## Exercise prompt
What the answer must hold is the line containing "V2: AC 1V (COM, N29) -> AC 6V (COM, N29)" and all lines after it through the end of the listing, copied exactly, with pictures left out.

## Input for this task

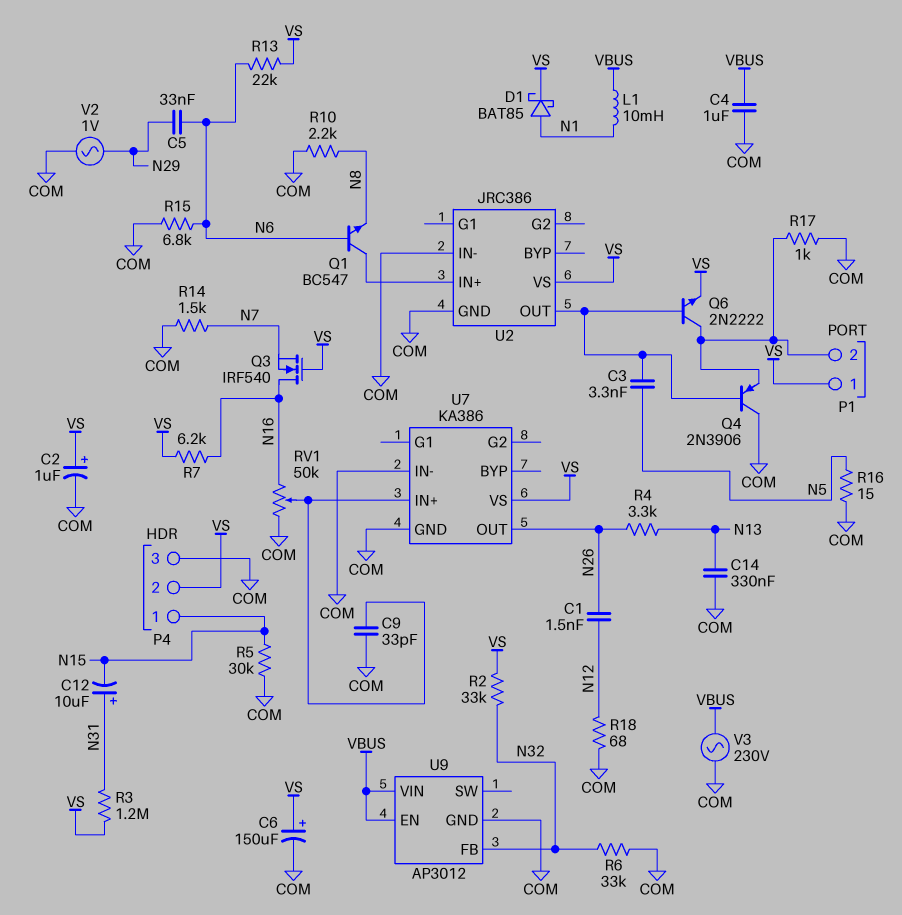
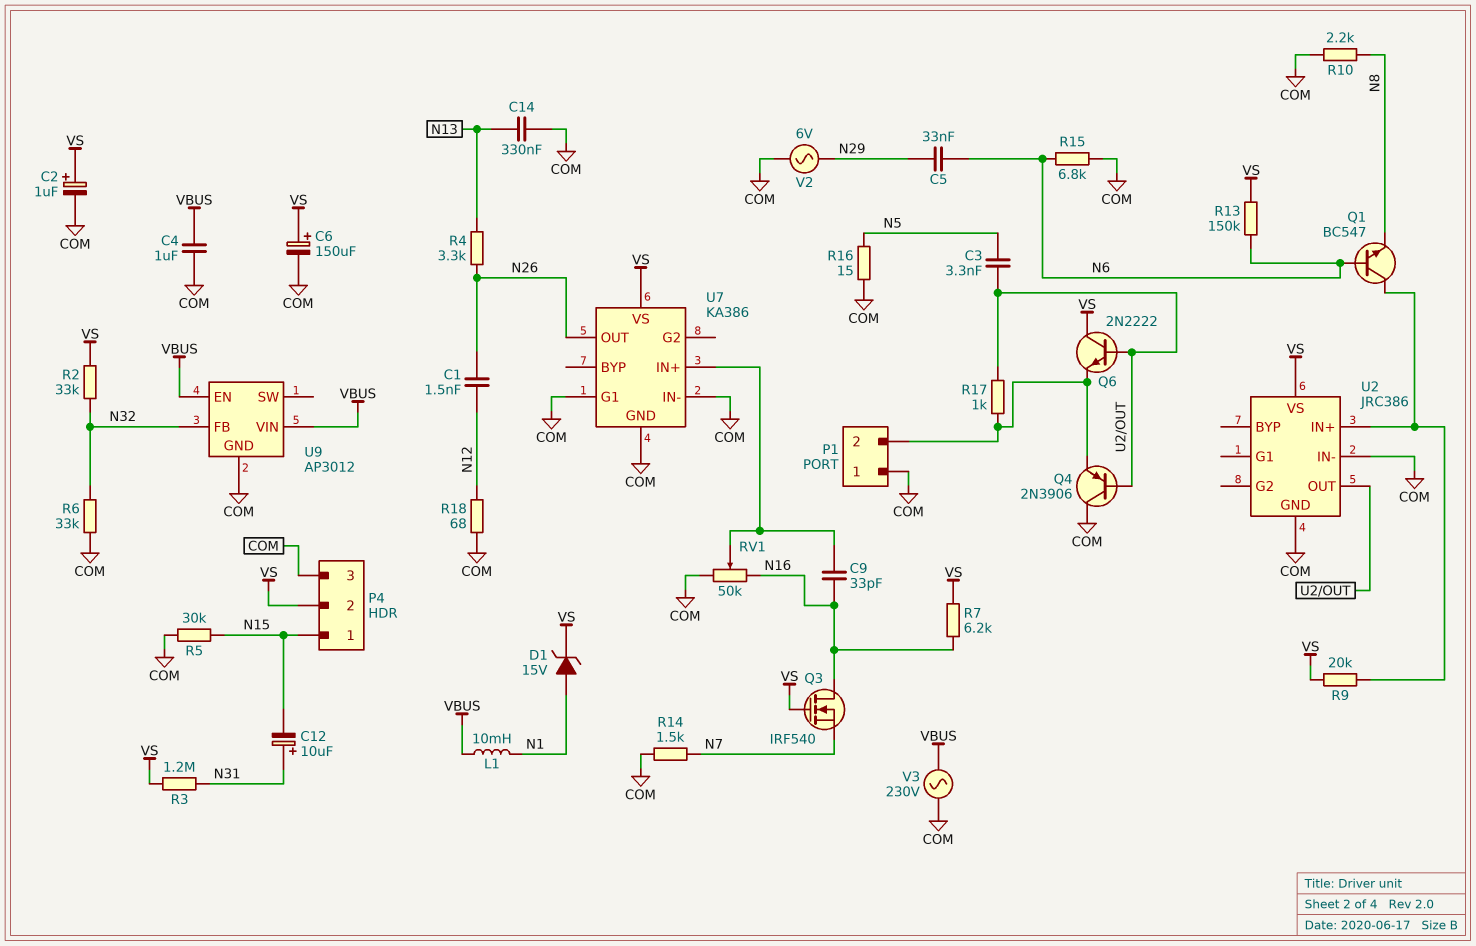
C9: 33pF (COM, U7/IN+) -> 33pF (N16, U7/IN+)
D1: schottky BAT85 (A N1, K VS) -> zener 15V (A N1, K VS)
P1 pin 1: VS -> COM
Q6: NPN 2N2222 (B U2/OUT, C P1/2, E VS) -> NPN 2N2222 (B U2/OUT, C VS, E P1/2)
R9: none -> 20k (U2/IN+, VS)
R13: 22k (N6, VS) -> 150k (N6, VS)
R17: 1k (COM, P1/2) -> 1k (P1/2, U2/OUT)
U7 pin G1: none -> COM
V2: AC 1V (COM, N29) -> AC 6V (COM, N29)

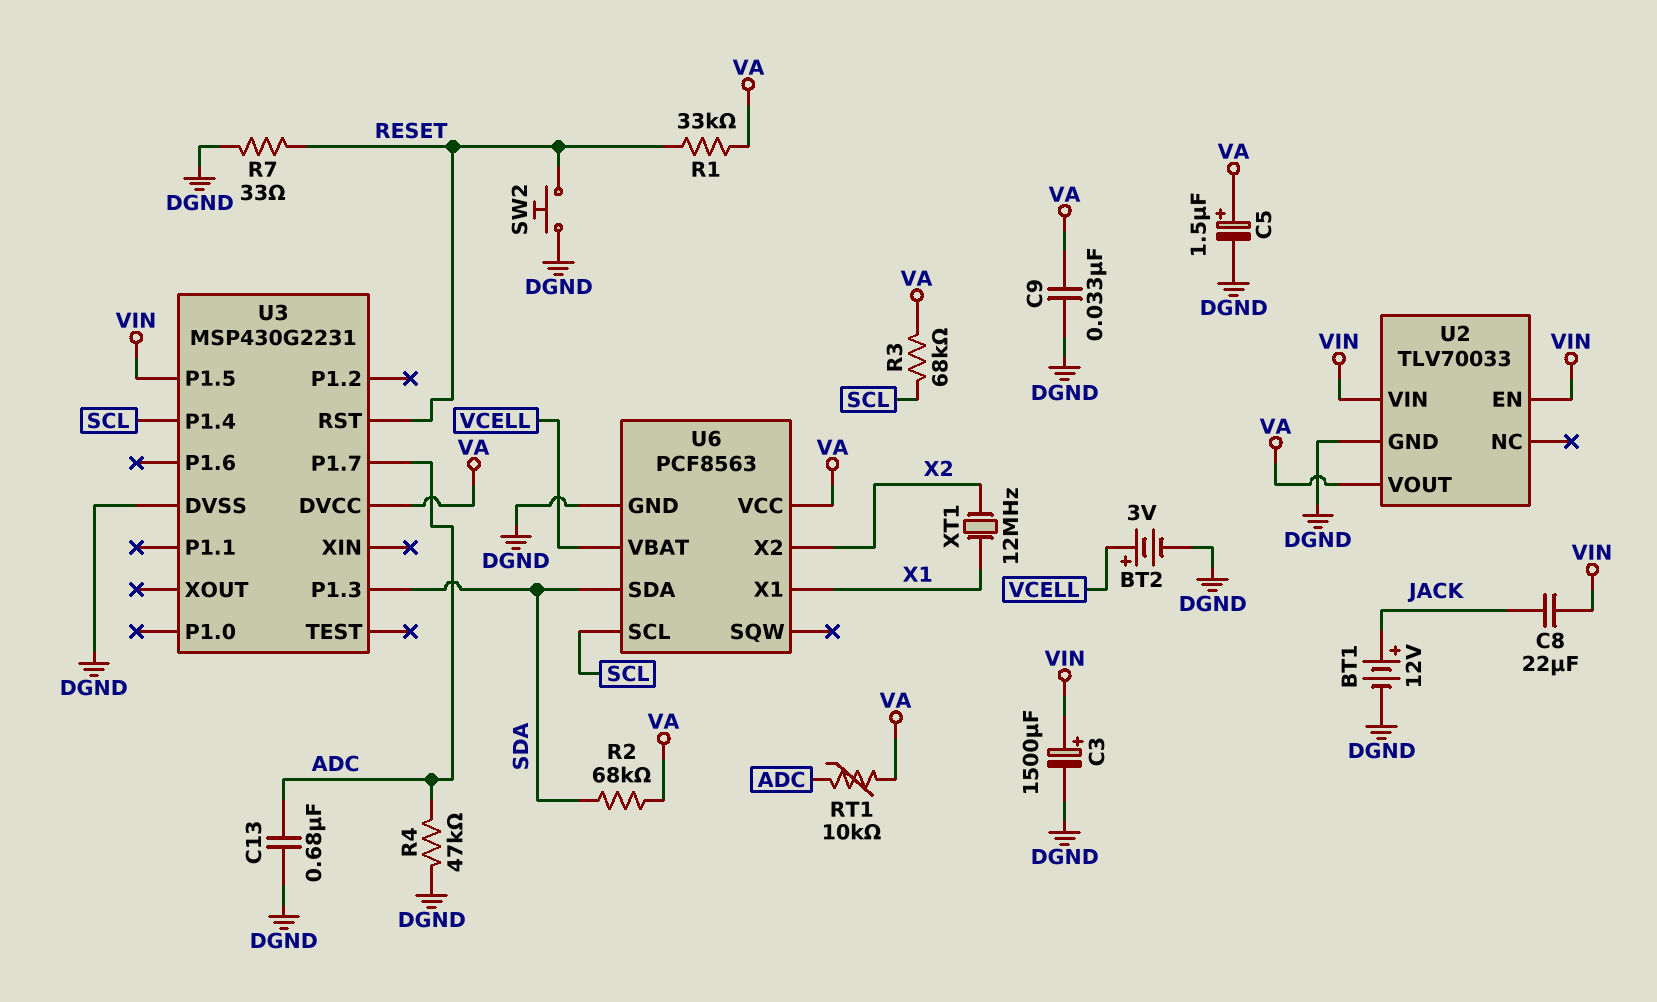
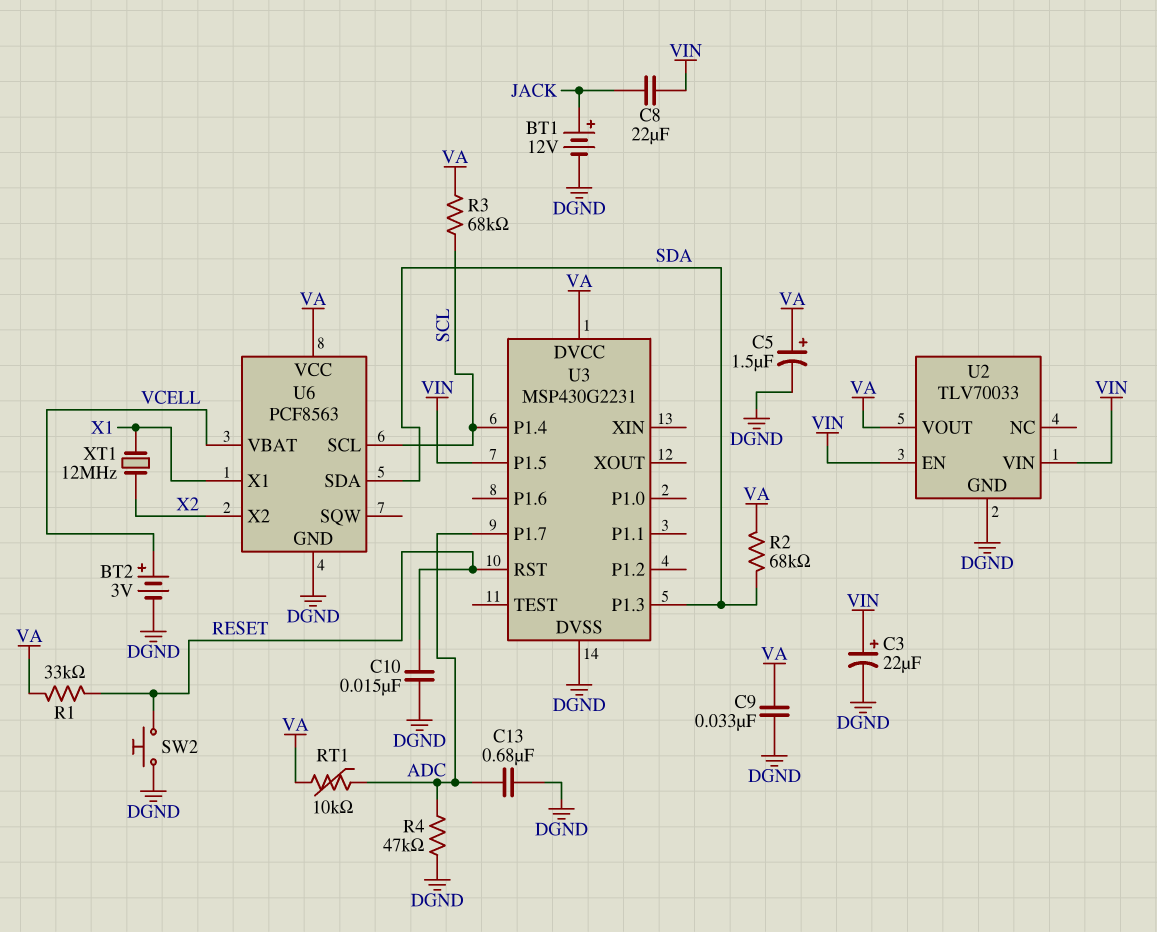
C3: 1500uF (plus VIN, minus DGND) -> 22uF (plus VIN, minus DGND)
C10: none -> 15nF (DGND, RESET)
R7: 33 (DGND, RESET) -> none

## Task response
V2: AC 1V (COM, N29) -> AC 6V (COM, N29)

C3: 1500uF (plus VIN, minus DGND) -> 22uF (plus VIN, minus DGND)
C10: none -> 15nF (DGND, RESET)
R7: 33 (DGND, RESET) -> none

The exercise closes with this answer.